━━━━━ Supplied records ━━━━━
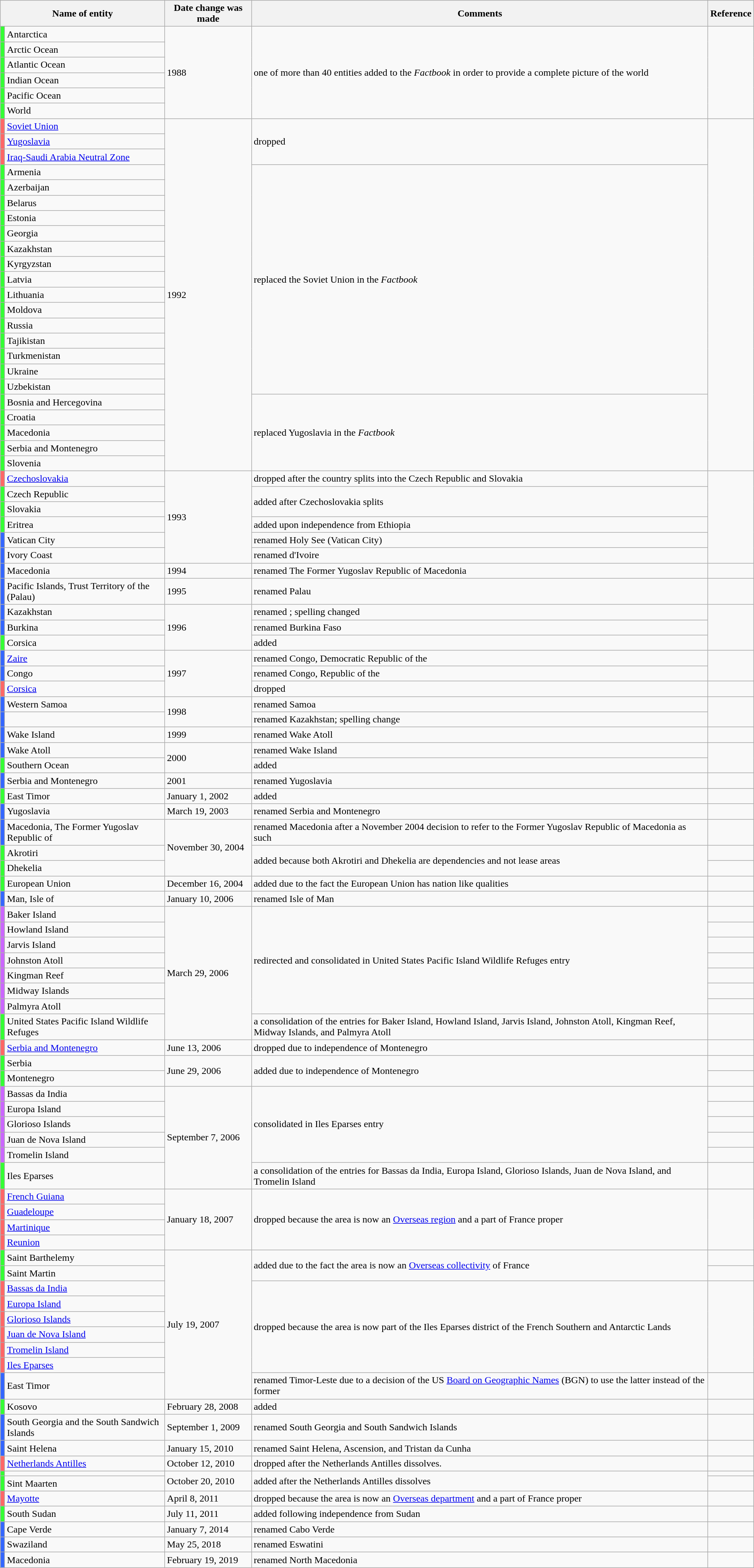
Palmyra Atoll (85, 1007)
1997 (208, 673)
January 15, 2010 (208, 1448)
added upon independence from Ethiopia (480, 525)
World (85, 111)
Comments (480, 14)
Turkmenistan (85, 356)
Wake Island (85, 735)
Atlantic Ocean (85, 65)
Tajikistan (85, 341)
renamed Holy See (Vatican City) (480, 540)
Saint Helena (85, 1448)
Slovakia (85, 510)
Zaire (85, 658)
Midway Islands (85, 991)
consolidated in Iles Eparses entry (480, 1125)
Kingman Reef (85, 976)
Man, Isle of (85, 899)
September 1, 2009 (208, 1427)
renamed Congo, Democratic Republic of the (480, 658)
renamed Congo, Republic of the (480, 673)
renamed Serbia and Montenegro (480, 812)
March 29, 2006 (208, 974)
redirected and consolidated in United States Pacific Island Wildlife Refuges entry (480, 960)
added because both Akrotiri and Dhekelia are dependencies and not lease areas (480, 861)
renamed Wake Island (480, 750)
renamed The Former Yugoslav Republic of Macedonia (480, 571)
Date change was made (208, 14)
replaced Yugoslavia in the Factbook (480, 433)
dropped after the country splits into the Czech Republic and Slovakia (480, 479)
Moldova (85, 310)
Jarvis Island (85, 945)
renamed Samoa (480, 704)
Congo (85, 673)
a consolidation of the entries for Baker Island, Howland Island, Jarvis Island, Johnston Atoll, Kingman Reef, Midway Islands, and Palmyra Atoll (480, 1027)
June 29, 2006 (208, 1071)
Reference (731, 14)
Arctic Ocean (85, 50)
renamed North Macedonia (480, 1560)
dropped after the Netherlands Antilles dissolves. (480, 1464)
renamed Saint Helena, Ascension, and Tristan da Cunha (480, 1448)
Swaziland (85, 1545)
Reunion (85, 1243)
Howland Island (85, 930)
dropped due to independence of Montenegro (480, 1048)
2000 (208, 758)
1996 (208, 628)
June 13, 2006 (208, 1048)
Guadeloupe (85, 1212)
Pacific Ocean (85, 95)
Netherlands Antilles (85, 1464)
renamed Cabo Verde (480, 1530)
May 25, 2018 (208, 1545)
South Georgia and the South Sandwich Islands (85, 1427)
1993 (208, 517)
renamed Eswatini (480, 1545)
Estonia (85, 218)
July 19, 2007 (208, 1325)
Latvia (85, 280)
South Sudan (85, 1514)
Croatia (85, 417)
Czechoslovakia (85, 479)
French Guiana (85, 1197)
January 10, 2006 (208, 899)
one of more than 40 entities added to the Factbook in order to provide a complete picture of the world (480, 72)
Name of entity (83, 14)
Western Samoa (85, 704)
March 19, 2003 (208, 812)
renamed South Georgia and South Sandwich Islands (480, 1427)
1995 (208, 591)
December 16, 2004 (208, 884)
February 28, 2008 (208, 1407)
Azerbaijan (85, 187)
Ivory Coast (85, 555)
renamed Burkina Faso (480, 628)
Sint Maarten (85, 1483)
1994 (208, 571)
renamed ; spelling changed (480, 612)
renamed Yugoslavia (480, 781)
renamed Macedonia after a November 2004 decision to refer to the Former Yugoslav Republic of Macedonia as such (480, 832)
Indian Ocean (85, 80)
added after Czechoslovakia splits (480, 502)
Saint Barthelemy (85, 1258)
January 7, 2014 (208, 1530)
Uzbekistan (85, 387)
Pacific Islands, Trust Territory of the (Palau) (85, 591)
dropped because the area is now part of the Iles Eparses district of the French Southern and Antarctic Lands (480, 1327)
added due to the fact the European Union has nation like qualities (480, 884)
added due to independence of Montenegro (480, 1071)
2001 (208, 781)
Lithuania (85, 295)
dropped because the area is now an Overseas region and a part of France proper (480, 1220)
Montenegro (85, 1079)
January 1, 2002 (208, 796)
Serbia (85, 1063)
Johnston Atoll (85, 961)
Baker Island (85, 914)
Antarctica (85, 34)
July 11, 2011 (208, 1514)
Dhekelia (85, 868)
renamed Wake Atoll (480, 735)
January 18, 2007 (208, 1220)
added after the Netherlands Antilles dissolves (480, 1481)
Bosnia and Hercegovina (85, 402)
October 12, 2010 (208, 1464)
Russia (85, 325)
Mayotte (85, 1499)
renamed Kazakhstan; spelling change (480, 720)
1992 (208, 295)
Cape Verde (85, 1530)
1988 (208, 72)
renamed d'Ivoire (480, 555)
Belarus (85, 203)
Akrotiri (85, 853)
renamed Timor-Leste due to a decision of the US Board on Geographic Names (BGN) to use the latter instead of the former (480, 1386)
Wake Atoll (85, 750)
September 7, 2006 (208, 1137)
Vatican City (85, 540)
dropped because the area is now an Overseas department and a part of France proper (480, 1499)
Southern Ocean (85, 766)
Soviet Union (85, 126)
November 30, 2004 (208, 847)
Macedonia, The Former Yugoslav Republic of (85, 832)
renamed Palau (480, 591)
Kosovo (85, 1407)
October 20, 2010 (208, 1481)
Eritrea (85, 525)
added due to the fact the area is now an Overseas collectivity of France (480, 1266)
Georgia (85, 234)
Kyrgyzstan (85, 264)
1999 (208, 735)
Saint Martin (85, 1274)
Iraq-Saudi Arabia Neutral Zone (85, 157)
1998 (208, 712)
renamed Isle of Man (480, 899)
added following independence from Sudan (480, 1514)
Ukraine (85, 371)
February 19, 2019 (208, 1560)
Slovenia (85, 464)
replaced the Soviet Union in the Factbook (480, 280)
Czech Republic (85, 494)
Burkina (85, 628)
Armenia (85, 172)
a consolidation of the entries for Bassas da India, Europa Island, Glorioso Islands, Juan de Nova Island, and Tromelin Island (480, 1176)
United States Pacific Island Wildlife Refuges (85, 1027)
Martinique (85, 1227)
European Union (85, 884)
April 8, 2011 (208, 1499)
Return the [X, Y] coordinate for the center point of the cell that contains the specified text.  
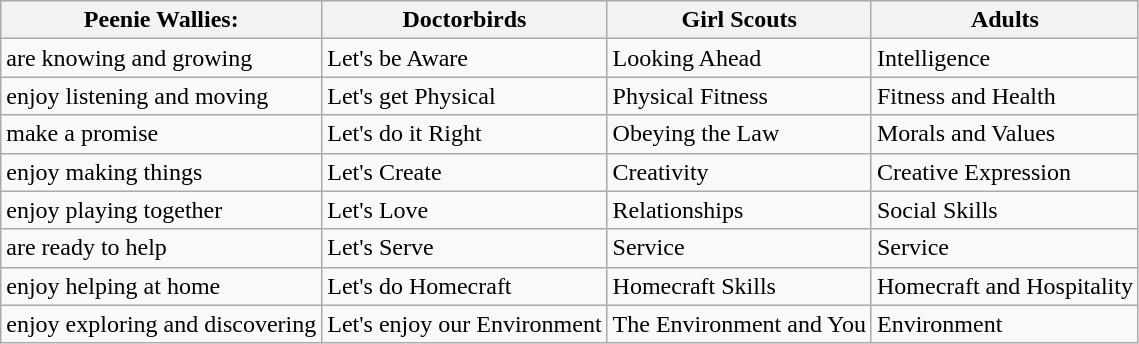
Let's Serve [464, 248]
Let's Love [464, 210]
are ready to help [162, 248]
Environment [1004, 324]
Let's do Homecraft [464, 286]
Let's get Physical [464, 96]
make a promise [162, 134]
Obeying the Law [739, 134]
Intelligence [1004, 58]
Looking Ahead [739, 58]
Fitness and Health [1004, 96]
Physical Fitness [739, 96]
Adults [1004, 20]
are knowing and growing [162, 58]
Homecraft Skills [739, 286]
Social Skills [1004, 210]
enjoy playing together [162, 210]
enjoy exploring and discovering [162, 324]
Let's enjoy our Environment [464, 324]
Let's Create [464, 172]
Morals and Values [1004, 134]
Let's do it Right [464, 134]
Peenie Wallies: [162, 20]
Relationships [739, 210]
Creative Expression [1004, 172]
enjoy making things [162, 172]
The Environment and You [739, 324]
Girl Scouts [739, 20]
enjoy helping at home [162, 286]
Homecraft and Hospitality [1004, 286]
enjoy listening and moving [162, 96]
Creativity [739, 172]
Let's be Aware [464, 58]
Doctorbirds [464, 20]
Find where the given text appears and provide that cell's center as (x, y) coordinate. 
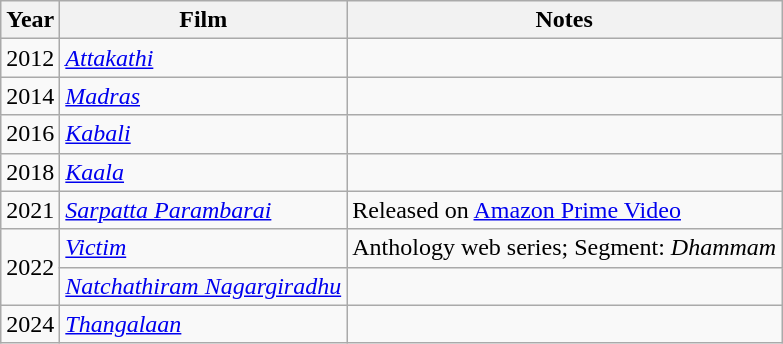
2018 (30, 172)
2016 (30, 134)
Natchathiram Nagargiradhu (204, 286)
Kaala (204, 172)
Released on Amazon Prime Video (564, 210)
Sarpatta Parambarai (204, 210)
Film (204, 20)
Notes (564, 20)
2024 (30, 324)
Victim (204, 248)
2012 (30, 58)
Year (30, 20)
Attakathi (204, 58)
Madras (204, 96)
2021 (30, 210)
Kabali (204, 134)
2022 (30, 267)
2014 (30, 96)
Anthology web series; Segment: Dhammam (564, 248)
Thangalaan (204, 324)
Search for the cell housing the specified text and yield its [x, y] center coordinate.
━━━━━
* [What you should do]:
Rewrite all the lines of the records above with "Thangalaan" changed to "Thangalan" and nothing else altered, leaving out the pictures.

* [Result of this exercise]:
Palmyra Atoll (85, 1007)
1997 (208, 673)
January 15, 2010 (208, 1448)
added upon independence from Ethiopia (480, 525)
World (85, 111)
Comments (480, 14)
Turkmenistan (85, 356)
Wake Island (85, 735)
Atlantic Ocean (85, 65)
Tajikistan (85, 341)
renamed Holy See (Vatican City) (480, 540)
Saint Helena (85, 1448)
Slovakia (85, 510)
Zaire (85, 658)
Midway Islands (85, 991)
consolidated in Iles Eparses entry (480, 1125)
Kingman Reef (85, 976)
Man, Isle of (85, 899)
September 1, 2009 (208, 1427)
renamed Congo, Democratic Republic of the (480, 658)
renamed Congo, Republic of the (480, 673)
renamed Serbia and Montenegro (480, 812)
March 29, 2006 (208, 974)
redirected and consolidated in United States Pacific Island Wildlife Refuges entry (480, 960)
added because both Akrotiri and Dhekelia are dependencies and not lease areas (480, 861)
renamed Wake Island (480, 750)
renamed The Former Yugoslav Republic of Macedonia (480, 571)
Date change was made (208, 14)
replaced Yugoslavia in the Factbook (480, 433)
dropped after the country splits into the Czech Republic and Slovakia (480, 479)
Moldova (85, 310)
Jarvis Island (85, 945)
renamed Samoa (480, 704)
Congo (85, 673)
a consolidation of the entries for Baker Island, Howland Island, Jarvis Island, Johnston Atoll, Kingman Reef, Midway Islands, and Palmyra Atoll (480, 1027)
June 29, 2006 (208, 1071)
Reference (731, 14)
Arctic Ocean (85, 50)
renamed North Macedonia (480, 1560)
dropped after the Netherlands Antilles dissolves. (480, 1464)
renamed Saint Helena, Ascension, and Tristan da Cunha (480, 1448)
Swaziland (85, 1545)
Reunion (85, 1243)
Howland Island (85, 930)
dropped due to independence of Montenegro (480, 1048)
2000 (208, 758)
1996 (208, 628)
June 13, 2006 (208, 1048)
Guadeloupe (85, 1212)
Pacific Ocean (85, 95)
Netherlands Antilles (85, 1464)
renamed Cabo Verde (480, 1530)
May 25, 2018 (208, 1545)
South Georgia and the South Sandwich Islands (85, 1427)
1993 (208, 517)
renamed Eswatini (480, 1545)
Estonia (85, 218)
July 19, 2007 (208, 1325)
Latvia (85, 280)
South Sudan (85, 1514)
Croatia (85, 417)
Czechoslovakia (85, 479)
French Guiana (85, 1197)
January 10, 2006 (208, 899)
one of more than 40 entities added to the Factbook in order to provide a complete picture of the world (480, 72)
Name of entity (83, 14)
Western Samoa (85, 704)
March 19, 2003 (208, 812)
renamed South Georgia and South Sandwich Islands (480, 1427)
1995 (208, 591)
December 16, 2004 (208, 884)
February 28, 2008 (208, 1407)
Azerbaijan (85, 187)
Ivory Coast (85, 555)
renamed Burkina Faso (480, 628)
Sint Maarten (85, 1483)
1994 (208, 571)
renamed ; spelling changed (480, 612)
renamed Yugoslavia (480, 781)
renamed Macedonia after a November 2004 decision to refer to the Former Yugoslav Republic of Macedonia as such (480, 832)
Indian Ocean (85, 80)
added after Czechoslovakia splits (480, 502)
Saint Barthelemy (85, 1258)
January 7, 2014 (208, 1530)
Uzbekistan (85, 387)
Pacific Islands, Trust Territory of the (Palau) (85, 591)
dropped because the area is now part of the Iles Eparses district of the French Southern and Antarctic Lands (480, 1327)
added due to the fact the European Union has nation like qualities (480, 884)
added due to independence of Montenegro (480, 1071)
2001 (208, 781)
Lithuania (85, 295)
dropped because the area is now an Overseas region and a part of France proper (480, 1220)
Montenegro (85, 1079)
January 1, 2002 (208, 796)
Serbia (85, 1063)
Johnston Atoll (85, 961)
Baker Island (85, 914)
Antarctica (85, 34)
July 11, 2011 (208, 1514)
Dhekelia (85, 868)
renamed Wake Atoll (480, 735)
January 18, 2007 (208, 1220)
added after the Netherlands Antilles dissolves (480, 1481)
Bosnia and Hercegovina (85, 402)
October 12, 2010 (208, 1464)
Russia (85, 325)
Mayotte (85, 1499)
renamed Kazakhstan; spelling change (480, 720)
1992 (208, 295)
Cape Verde (85, 1530)
1988 (208, 72)
renamed d'Ivoire (480, 555)
Belarus (85, 203)
Akrotiri (85, 853)
renamed Timor-Leste due to a decision of the US Board on Geographic Names (BGN) to use the latter instead of the former (480, 1386)
Wake Atoll (85, 750)
September 7, 2006 (208, 1137)
Vatican City (85, 540)
dropped because the area is now an Overseas department and a part of France proper (480, 1499)
Southern Ocean (85, 766)
Soviet Union (85, 126)
November 30, 2004 (208, 847)
Macedonia, The Former Yugoslav Republic of (85, 832)
renamed Palau (480, 591)
Kosovo (85, 1407)
October 20, 2010 (208, 1481)
Eritrea (85, 525)
added due to the fact the area is now an Overseas collectivity of France (480, 1266)
Georgia (85, 234)
Kyrgyzstan (85, 264)
1999 (208, 735)
Saint Martin (85, 1274)
Iraq-Saudi Arabia Neutral Zone (85, 157)
1998 (208, 712)
renamed Isle of Man (480, 899)
added following independence from Sudan (480, 1514)
Ukraine (85, 371)
February 19, 2019 (208, 1560)
Slovenia (85, 464)
replaced the Soviet Union in the Factbook (480, 280)
Czech Republic (85, 494)
Burkina (85, 628)
Armenia (85, 172)
a consolidation of the entries for Bassas da India, Europa Island, Glorioso Islands, Juan de Nova Island, and Tromelin Island (480, 1176)
United States Pacific Island Wildlife Refuges (85, 1027)
Martinique (85, 1227)
European Union (85, 884)
April 8, 2011 (208, 1499)
Return the [X, Y] coordinate for the center point of the cell that contains the specified text.  
Let's Serve [464, 248]
Let's Love [464, 210]
are ready to help [162, 248]
Environment [1004, 324]
Let's do Homecraft [464, 286]
Let's get Physical [464, 96]
make a promise [162, 134]
Obeying the Law [739, 134]
Intelligence [1004, 58]
Looking Ahead [739, 58]
Fitness and Health [1004, 96]
Physical Fitness [739, 96]
Adults [1004, 20]
are knowing and growing [162, 58]
Homecraft Skills [739, 286]
Social Skills [1004, 210]
enjoy playing together [162, 210]
enjoy exploring and discovering [162, 324]
Let's enjoy our Environment [464, 324]
Let's Create [464, 172]
Morals and Values [1004, 134]
Let's do it Right [464, 134]
Peenie Wallies: [162, 20]
Relationships [739, 210]
Creative Expression [1004, 172]
enjoy making things [162, 172]
The Environment and You [739, 324]
Girl Scouts [739, 20]
enjoy helping at home [162, 286]
Homecraft and Hospitality [1004, 286]
enjoy listening and moving [162, 96]
Creativity [739, 172]
Let's be Aware [464, 58]
Doctorbirds [464, 20]
Find where the given text appears and provide that cell's center as (x, y) coordinate. 
2018 (30, 172)
2016 (30, 134)
Natchathiram Nagargiradhu (204, 286)
Kaala (204, 172)
Released on Amazon Prime Video (564, 210)
Sarpatta Parambarai (204, 210)
Film (204, 20)
Notes (564, 20)
2024 (30, 324)
Victim (204, 248)
2012 (30, 58)
Year (30, 20)
Attakathi (204, 58)
Madras (204, 96)
2021 (30, 210)
Kabali (204, 134)
2022 (30, 267)
2014 (30, 96)
Anthology web series; Segment: Dhammam (564, 248)
Thangalan (204, 324)
Search for the cell housing the specified text and yield its [x, y] center coordinate.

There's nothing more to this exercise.